Transcribe the records in their entirety, exactly as given.

Content revision data:
┌──

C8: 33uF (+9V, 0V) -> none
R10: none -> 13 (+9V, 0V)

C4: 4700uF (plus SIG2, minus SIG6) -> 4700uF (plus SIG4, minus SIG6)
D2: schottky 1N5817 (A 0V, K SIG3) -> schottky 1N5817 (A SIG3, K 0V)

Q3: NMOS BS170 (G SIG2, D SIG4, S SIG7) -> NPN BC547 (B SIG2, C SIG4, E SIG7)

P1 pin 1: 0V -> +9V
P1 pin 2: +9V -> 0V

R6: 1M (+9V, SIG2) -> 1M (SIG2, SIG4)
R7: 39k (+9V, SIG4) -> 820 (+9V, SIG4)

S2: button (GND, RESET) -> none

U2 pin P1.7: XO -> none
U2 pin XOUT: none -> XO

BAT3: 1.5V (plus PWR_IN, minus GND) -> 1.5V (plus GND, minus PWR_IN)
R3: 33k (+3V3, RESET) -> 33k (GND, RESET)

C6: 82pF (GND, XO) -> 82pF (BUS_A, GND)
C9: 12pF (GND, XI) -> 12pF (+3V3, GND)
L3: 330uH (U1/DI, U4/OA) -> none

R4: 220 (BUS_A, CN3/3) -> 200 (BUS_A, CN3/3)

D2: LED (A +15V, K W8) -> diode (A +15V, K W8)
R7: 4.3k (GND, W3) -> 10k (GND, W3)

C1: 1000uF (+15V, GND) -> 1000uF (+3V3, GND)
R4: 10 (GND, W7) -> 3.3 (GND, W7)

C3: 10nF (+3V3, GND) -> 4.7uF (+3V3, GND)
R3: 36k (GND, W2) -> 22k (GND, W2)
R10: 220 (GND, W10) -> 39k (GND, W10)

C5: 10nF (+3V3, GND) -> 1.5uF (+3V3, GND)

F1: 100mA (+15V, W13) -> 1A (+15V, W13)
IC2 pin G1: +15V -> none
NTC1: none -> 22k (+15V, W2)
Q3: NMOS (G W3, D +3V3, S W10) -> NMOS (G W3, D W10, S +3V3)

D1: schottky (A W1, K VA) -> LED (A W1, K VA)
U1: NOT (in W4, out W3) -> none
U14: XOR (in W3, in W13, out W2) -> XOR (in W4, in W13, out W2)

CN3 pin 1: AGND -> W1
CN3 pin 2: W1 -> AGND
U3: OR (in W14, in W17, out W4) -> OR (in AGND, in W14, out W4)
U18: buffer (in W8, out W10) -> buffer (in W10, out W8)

└──

Finished task:
C8: 33uF (+9V, 0V) -> none
R10: none -> 13 (+9V, 0V)

C4: 4700uF (plus SIG2, minus SIG6) -> 4700uF (plus SIG4, minus SIG6)
D2: schottky 1N5817 (A 0V, K SIG3) -> schottky 1N5817 (A SIG3, K 0V)

Q3: NMOS BS170 (G SIG2, D SIG4, S SIG7) -> NPN BC547 (B SIG2, C SIG4, E SIG7)

P1 pin 1: 0V -> +9V
P1 pin 2: +9V -> 0V

R6: 1M (+9V, SIG2) -> 1M (SIG2, SIG4)
R7: 39k (+9V, SIG4) -> 820 (+9V, SIG4)

S2: button (GND, RESET) -> none

U2 pin P1.7: XO -> none
U2 pin XOUT: none -> XO

BAT3: 1.5V (plus PWR_IN, minus GND) -> 1.5V (plus GND, minus PWR_IN)
R3: 33k (+3V3, RESET) -> 33k (GND, RESET)

C6: 82pF (GND, XO) -> 82pF (BUS_A, GND)
C9: 12pF (GND, XI) -> 12pF (+3V3, GND)
L3: 330uH (U1/DI, U4/OA) -> none

R4: 220 (BUS_A, CN3/3) -> 200 (BUS_A, CN3/3)

D2: LED (A +15V, K W8) -> diode (A +15V, K W8)
R7: 4.3k (GND, W3) -> 10k (GND, W3)

C1: 1000uF (+15V, GND) -> 1000uF (+3V3, GND)
R4: 10 (GND, W7) -> 3.3 (GND, W7)

C3: 10nF (+3V3, GND) -> 4.7uF (+3V3, GND)
R3: 36k (GND, W2) -> 22k (GND, W2)
R10: 220 (GND, W10) -> 39k (GND, W10)

C5: 10nF (+3V3, GND) -> 1.5uF (+3V3, GND)

F1: 100mA (+15V, W13) -> 1A (+15V, W13)
IC2 pin G1: +15V -> none
NTC1: none -> 22k (+15V, W2)
Q3: NMOS (G W3, D +3V3, S W10) -> NMOS (G W3, D W10, S +3V3)

D1: schottky (A W1, K VA) -> LED (A W1, K VA)
U1: NOT (in W4, out W3) -> none
U14: XOR (in W3, in W13, out W2) -> XOR (in W4, in W13, out W2)

CN3 pin 1: AGND -> W1
CN3 pin 2: W1 -> AGND
U3: OR (in W14, in W17, out W4) -> OR (in AGND, in W14, out W4)
U18: buffer (in W8, out W10) -> buffer (in W10, out W8)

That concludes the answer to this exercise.